• _MATERIAL SUPPLIED_:
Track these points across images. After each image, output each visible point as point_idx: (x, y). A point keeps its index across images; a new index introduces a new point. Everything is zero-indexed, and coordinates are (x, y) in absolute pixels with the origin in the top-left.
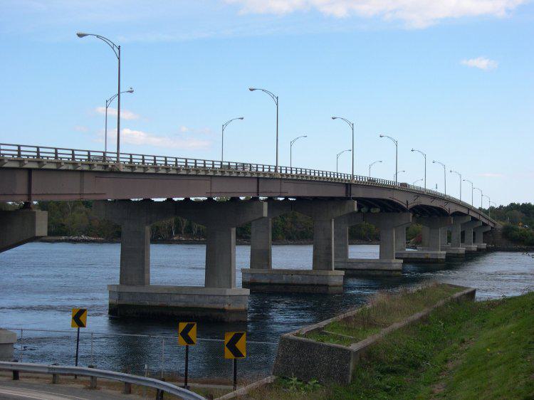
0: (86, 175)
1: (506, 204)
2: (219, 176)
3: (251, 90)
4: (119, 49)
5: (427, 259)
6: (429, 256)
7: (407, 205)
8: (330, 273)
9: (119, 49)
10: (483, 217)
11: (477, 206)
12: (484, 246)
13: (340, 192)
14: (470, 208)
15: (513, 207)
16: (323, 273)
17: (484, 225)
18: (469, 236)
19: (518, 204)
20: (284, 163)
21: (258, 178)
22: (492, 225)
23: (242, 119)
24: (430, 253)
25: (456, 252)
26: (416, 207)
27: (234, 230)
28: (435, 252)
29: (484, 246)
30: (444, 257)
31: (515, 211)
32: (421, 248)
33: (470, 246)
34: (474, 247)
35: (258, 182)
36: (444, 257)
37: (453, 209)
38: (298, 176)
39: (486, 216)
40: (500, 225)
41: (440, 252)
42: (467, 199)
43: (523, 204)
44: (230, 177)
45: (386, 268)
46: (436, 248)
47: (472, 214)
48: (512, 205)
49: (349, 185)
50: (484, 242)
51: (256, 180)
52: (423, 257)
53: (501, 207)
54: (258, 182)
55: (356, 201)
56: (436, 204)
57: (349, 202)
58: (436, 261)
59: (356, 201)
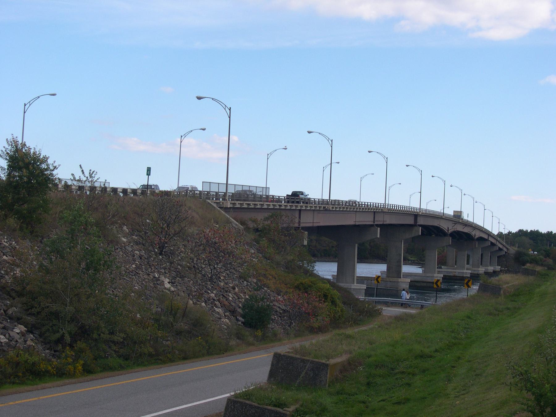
0: (316, 213)
1: (514, 230)
2: (265, 209)
3: (309, 132)
4: (230, 110)
5: (455, 276)
6: (457, 274)
7: (448, 231)
8: (400, 280)
9: (230, 110)
10: (499, 242)
11: (495, 232)
12: (498, 268)
13: (411, 221)
14: (489, 234)
15: (521, 233)
16: (395, 279)
17: (500, 249)
18: (487, 258)
19: (527, 231)
20: (423, 207)
21: (375, 212)
22: (505, 249)
23: (204, 129)
24: (457, 272)
25: (476, 273)
26: (454, 232)
27: (357, 245)
28: (461, 271)
29: (498, 268)
30: (469, 276)
31: (524, 238)
32: (446, 267)
33: (487, 268)
34: (491, 269)
35: (374, 214)
36: (469, 276)
37: (478, 234)
38: (363, 209)
39: (501, 241)
40: (513, 250)
41: (465, 271)
42: (488, 227)
43: (531, 231)
44: (261, 208)
45: (429, 281)
46: (463, 268)
47: (491, 239)
48: (521, 231)
49: (416, 215)
50: (498, 265)
51: (373, 214)
52: (452, 275)
53: (510, 233)
54: (374, 214)
55: (379, 229)
56: (466, 230)
57: (416, 228)
58: (462, 279)
59: (306, 233)
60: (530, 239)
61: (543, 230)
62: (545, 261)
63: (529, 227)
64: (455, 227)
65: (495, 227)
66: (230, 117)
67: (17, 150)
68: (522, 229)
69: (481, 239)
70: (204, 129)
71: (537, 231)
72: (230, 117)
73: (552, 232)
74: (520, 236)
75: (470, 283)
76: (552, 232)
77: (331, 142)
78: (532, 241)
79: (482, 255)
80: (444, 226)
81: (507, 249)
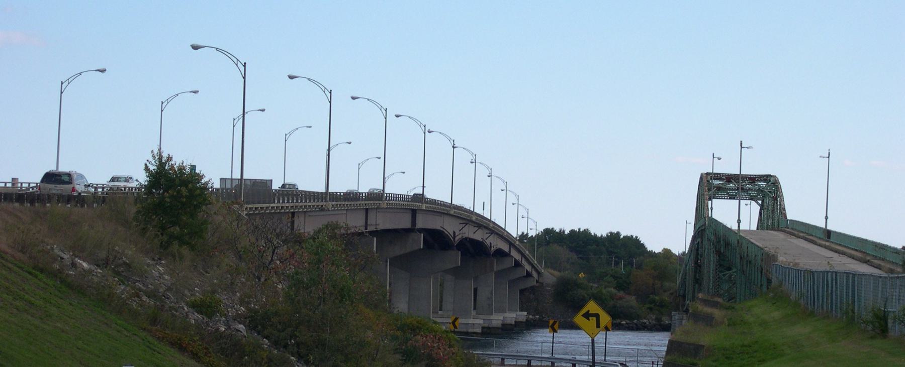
3: (353, 98)
4: (245, 66)
7: (454, 238)
9: (245, 66)
13: (404, 222)
19: (562, 233)
22: (535, 274)
29: (523, 316)
30: (479, 330)
31: (555, 247)
34: (497, 319)
36: (479, 330)
41: (471, 321)
43: (572, 231)
48: (548, 232)
50: (521, 310)
56: (478, 236)
60: (572, 249)
61: (600, 230)
62: (620, 298)
63: (566, 224)
64: (466, 230)
65: (516, 225)
66: (244, 78)
67: (161, 165)
68: (550, 227)
69: (500, 253)
70: (263, 110)
71: (586, 233)
72: (244, 78)
73: (618, 233)
74: (548, 243)
75: (556, 326)
76: (618, 233)
77: (329, 95)
78: (574, 256)
79: (476, 290)
80: (450, 227)
81: (539, 273)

• _WHAT THE TASK REQUIRES_: Reproduce the records verbatim, starting at the line that contains "60: (530, 239)" and ending with the line that contains "60: (572, 249)", both lines included. Omit the pictures from your copy.

• _OUTPUT OF THE EXERCISE_:
60: (530, 239)
61: (543, 230)
62: (545, 261)
63: (529, 227)
64: (455, 227)
65: (495, 227)
66: (230, 117)
67: (17, 150)
68: (522, 229)
69: (481, 239)
70: (204, 129)
71: (537, 231)
72: (230, 117)
73: (552, 232)
74: (520, 236)
75: (470, 283)
76: (552, 232)
77: (331, 142)
78: (532, 241)
79: (482, 255)
80: (444, 226)
81: (507, 249)
3: (353, 98)
4: (245, 66)
7: (454, 238)
9: (245, 66)
13: (404, 222)
19: (562, 233)
22: (535, 274)
29: (523, 316)
30: (479, 330)
31: (555, 247)
34: (497, 319)
36: (479, 330)
41: (471, 321)
43: (572, 231)
48: (548, 232)
50: (521, 310)
56: (478, 236)
60: (572, 249)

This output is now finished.